* REQUIRED ACTION *
Every record below should be retyped exactly, and no picture should appear in the copy.
__________
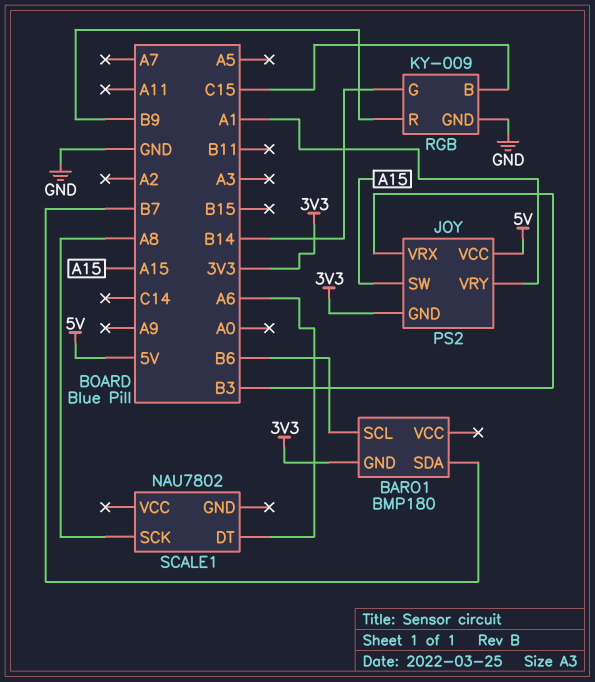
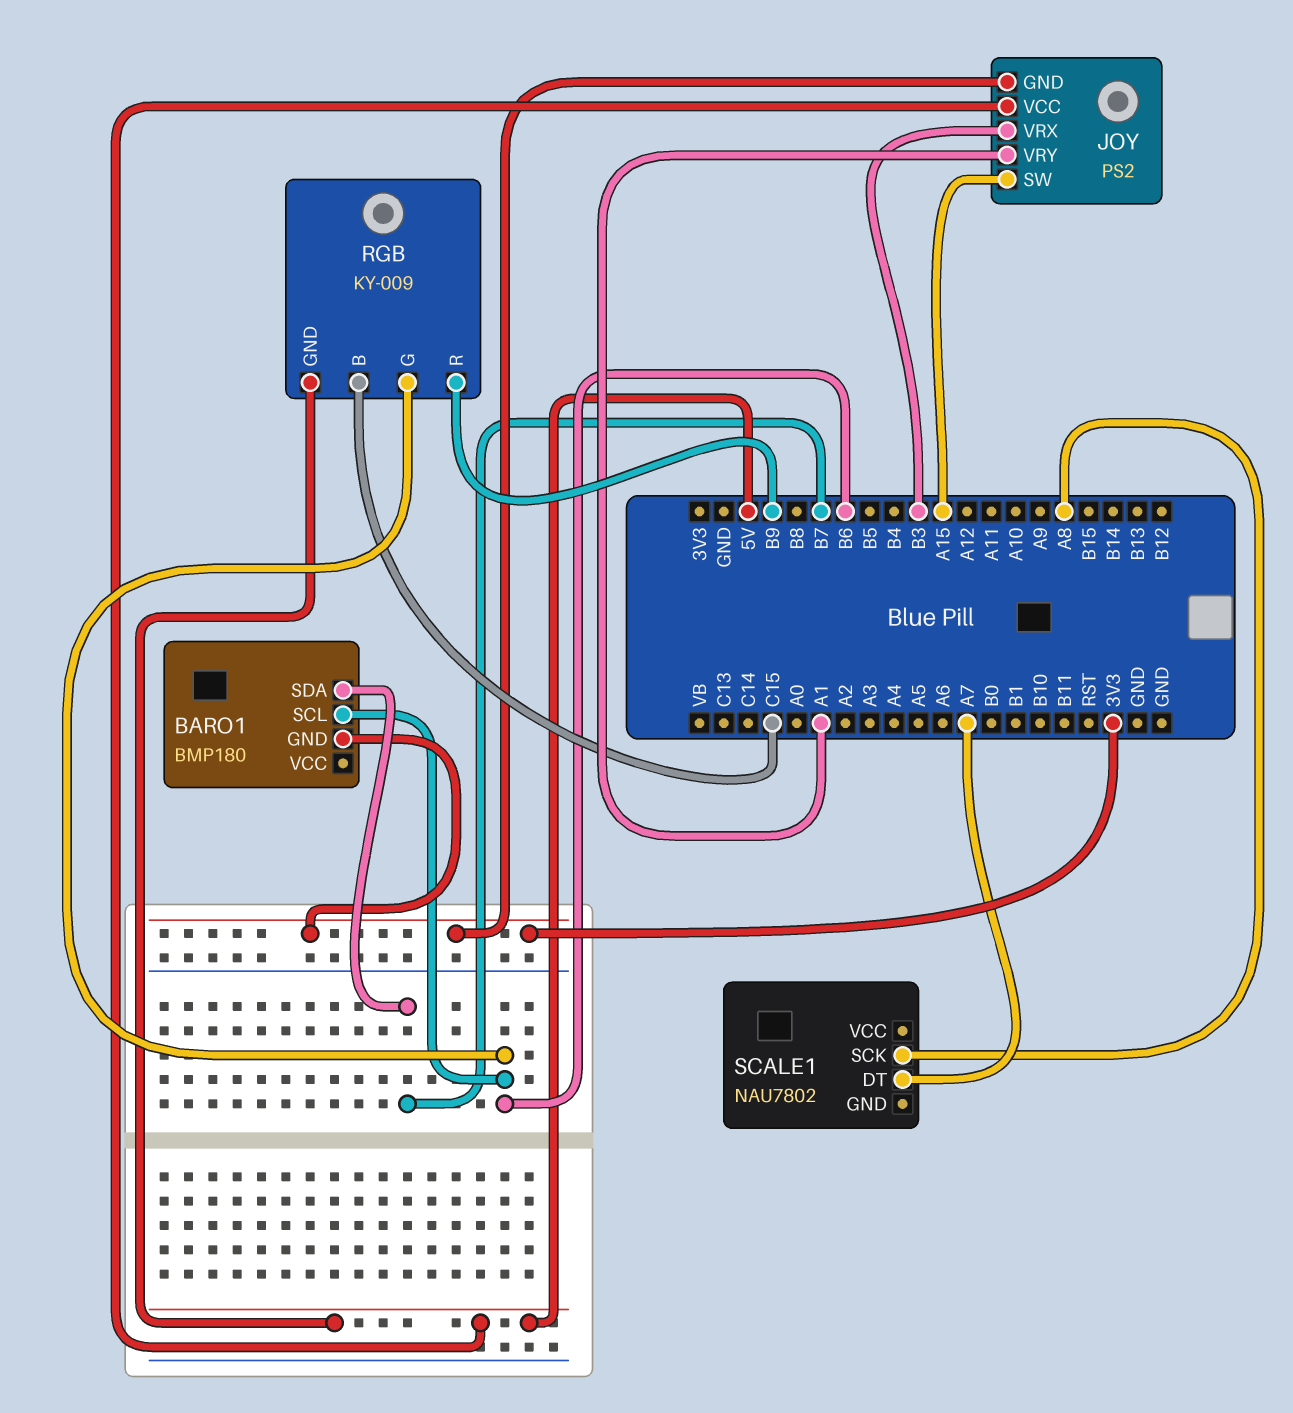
RGB pin G: B14 -> B6
RGB pin GND: GND -> 5V
SCALE1 pin DT: A6 -> A7

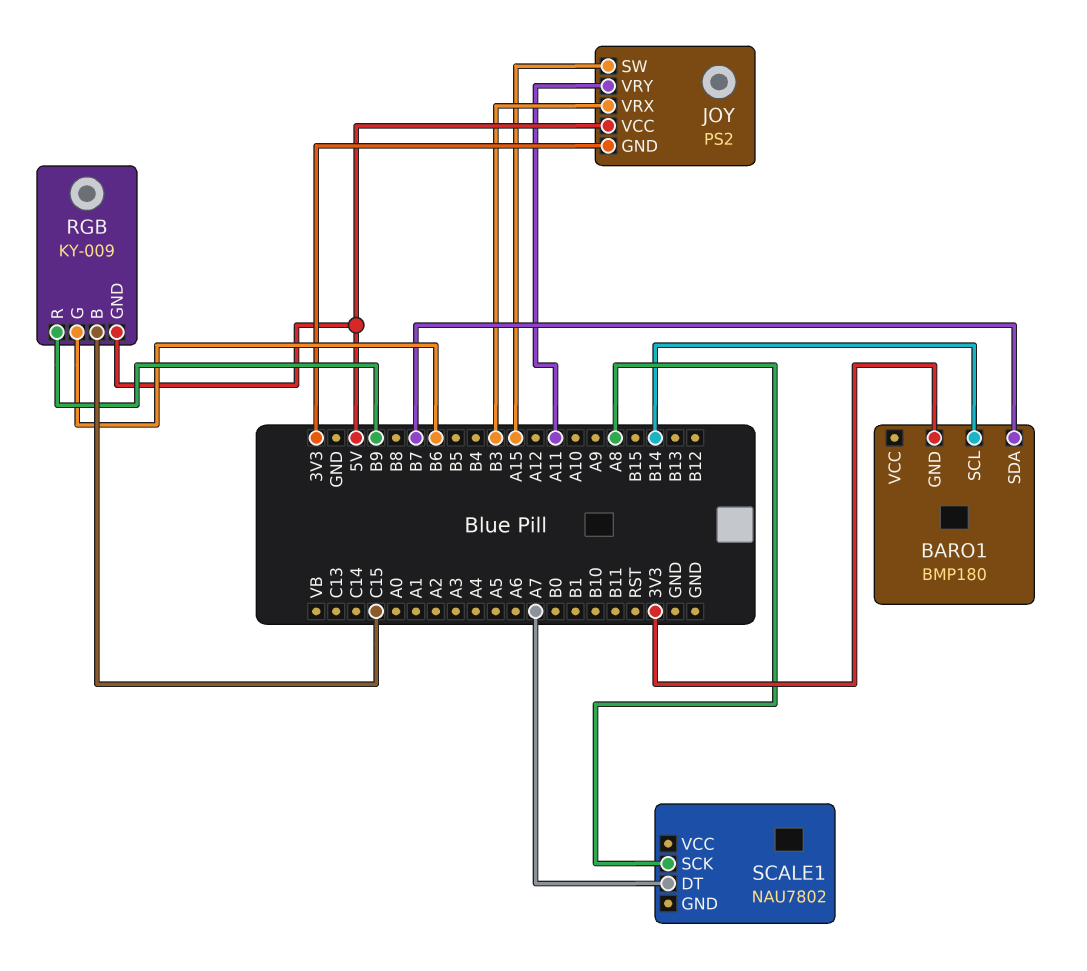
BARO1 pin SCL: B6 -> B14
JOY pin VRY: A1 -> A11

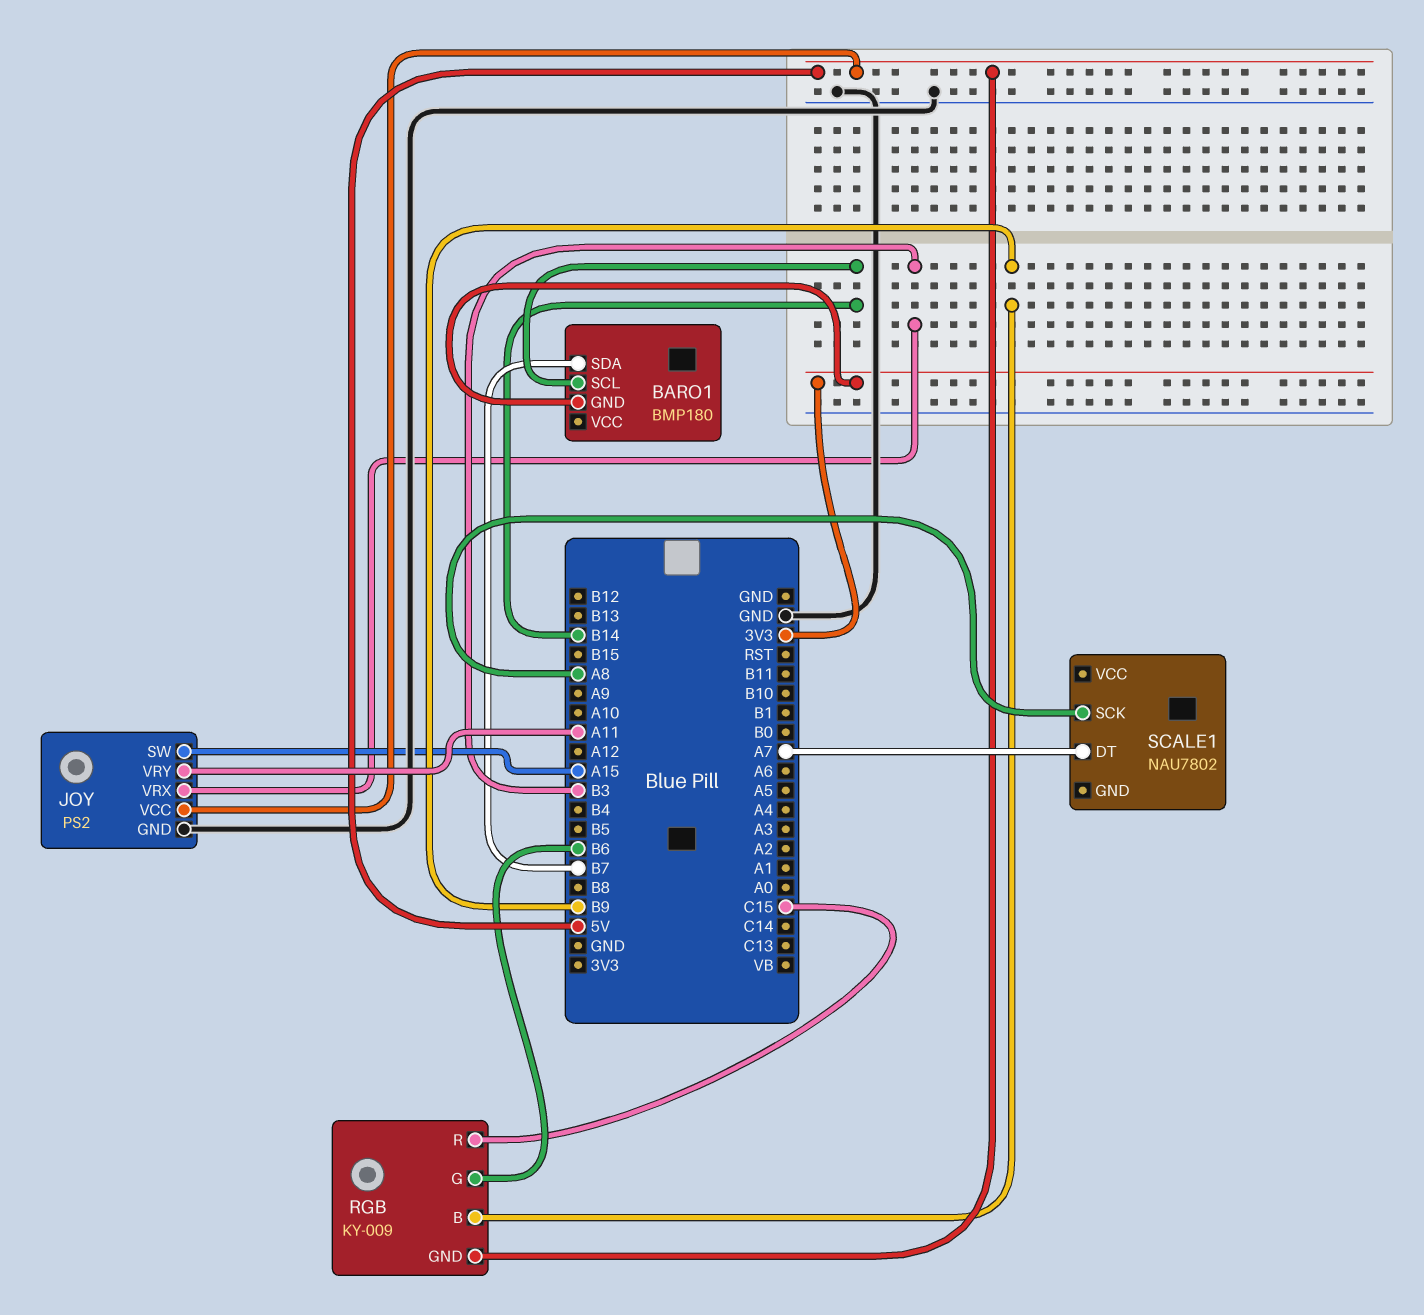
JOY pin GND: 3V3 -> GND
RGB pin B: C15 -> B9
RGB pin R: B9 -> C15

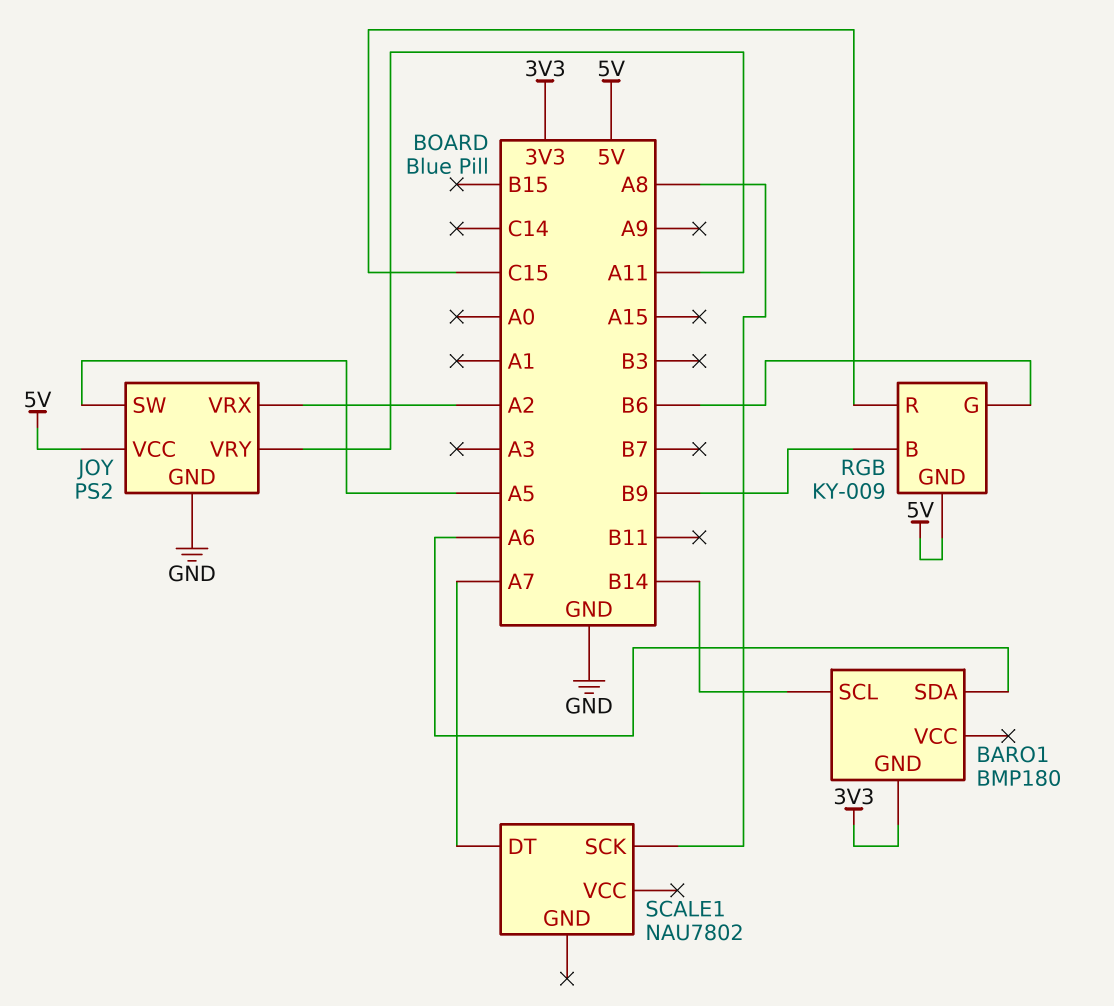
BARO1 pin SDA: B7 -> A6
JOY pin SW: A15 -> A5
JOY pin VRX: B3 -> A2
__________
* SOLUTION BELOW *
RGB pin G: B14 -> B6
RGB pin GND: GND -> 5V
SCALE1 pin DT: A6 -> A7

BARO1 pin SCL: B6 -> B14
JOY pin VRY: A1 -> A11

JOY pin GND: 3V3 -> GND
RGB pin B: C15 -> B9
RGB pin R: B9 -> C15

BARO1 pin SDA: B7 -> A6
JOY pin SW: A15 -> A5
JOY pin VRX: B3 -> A2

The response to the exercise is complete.